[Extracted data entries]

• • •

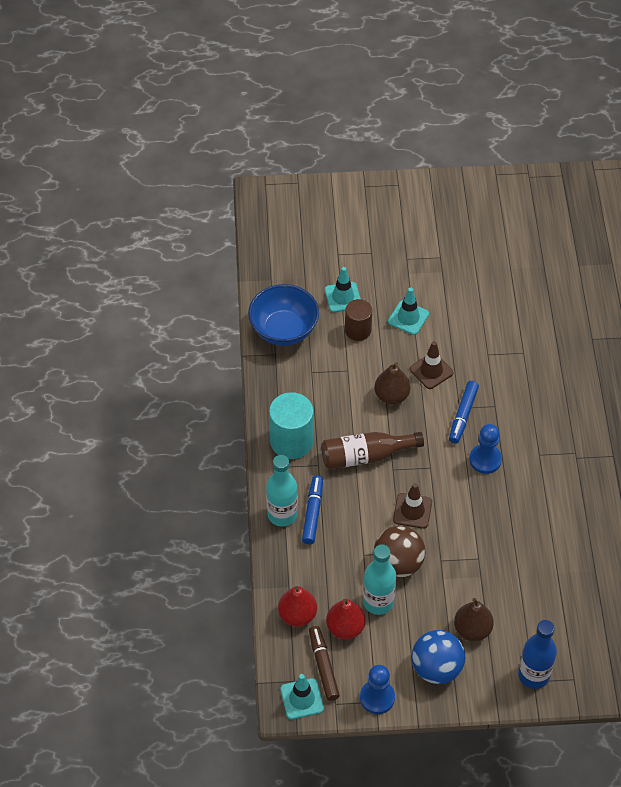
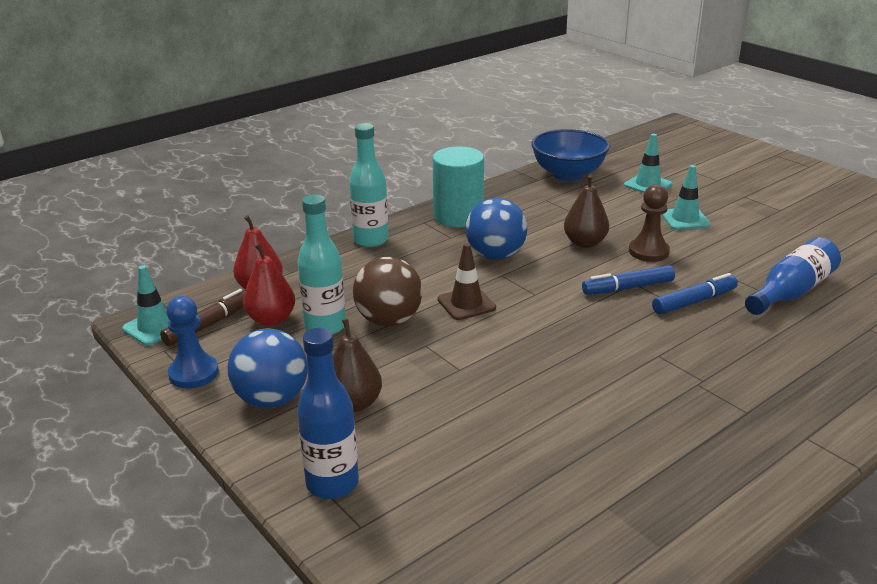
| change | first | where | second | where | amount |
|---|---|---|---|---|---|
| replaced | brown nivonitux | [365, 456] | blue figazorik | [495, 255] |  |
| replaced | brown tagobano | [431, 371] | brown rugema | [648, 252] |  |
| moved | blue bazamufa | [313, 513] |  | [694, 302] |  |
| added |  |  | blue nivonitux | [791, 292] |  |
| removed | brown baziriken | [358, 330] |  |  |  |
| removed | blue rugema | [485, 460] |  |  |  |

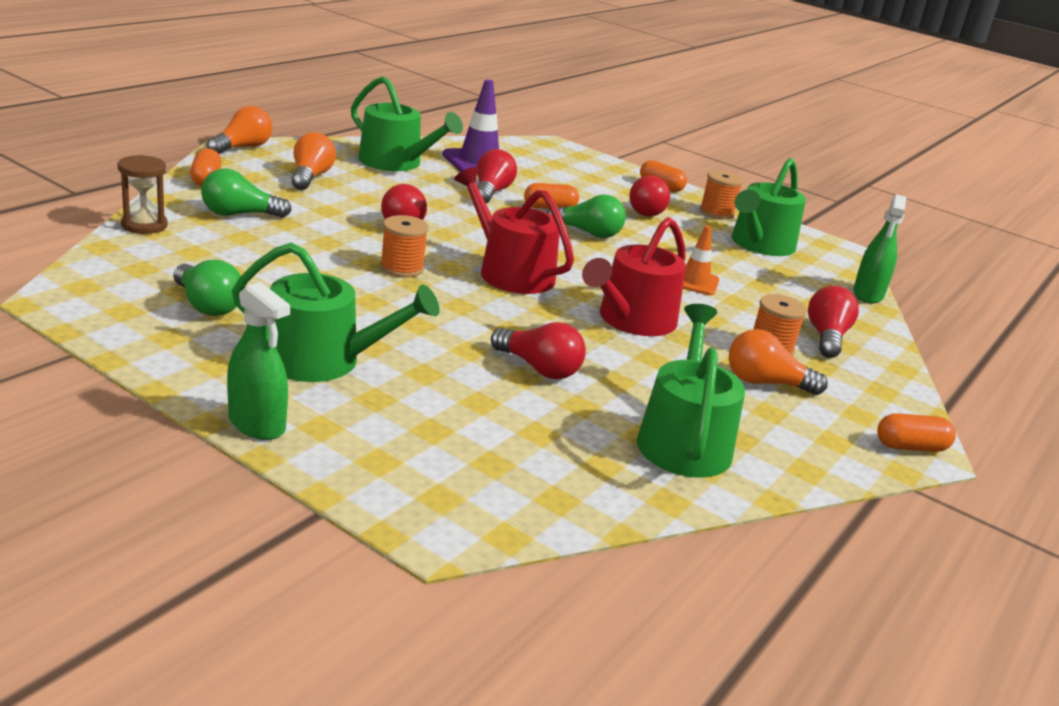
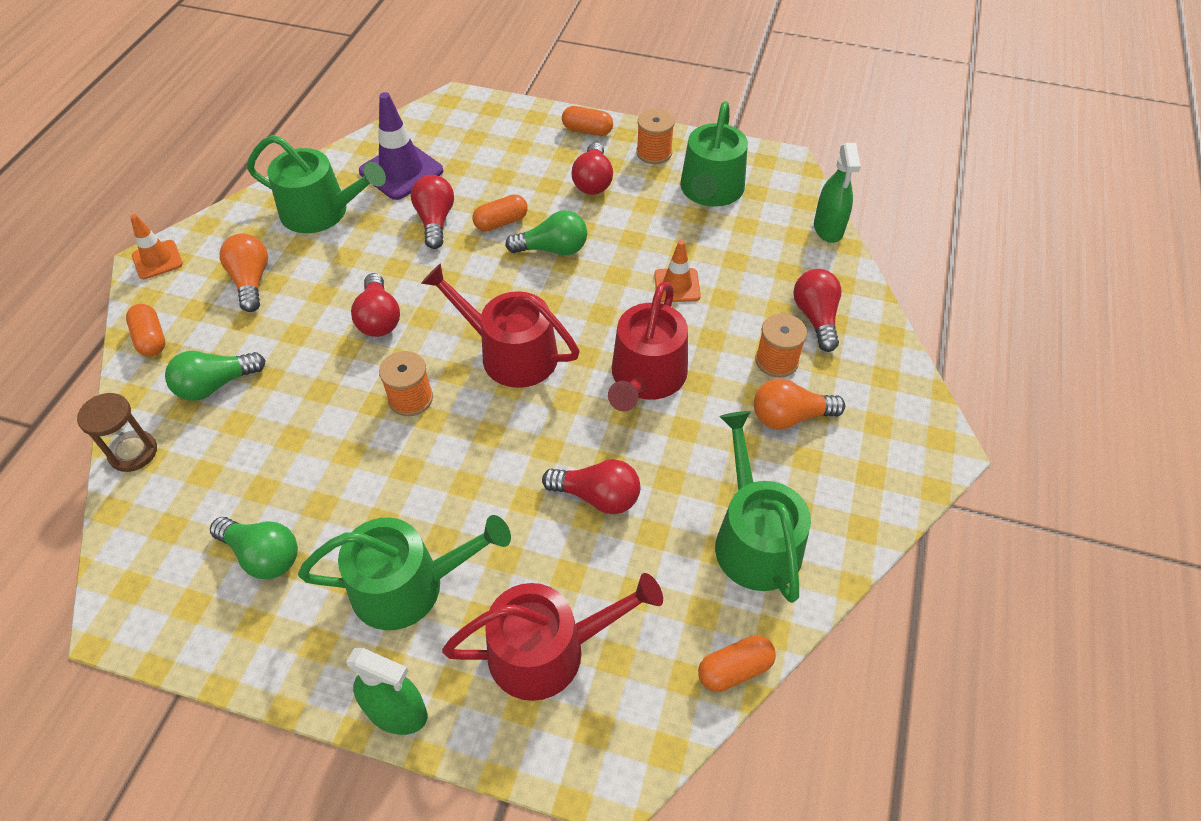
| change | first | where | second | where | amount |
|---|---|---|---|---|---|
| replaced |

• • •

▸ BRIEF
Say how many lines in the records hold "brown", with the number as the whole reply.

▸ OUTPUT FOR THIS EXERCISE
3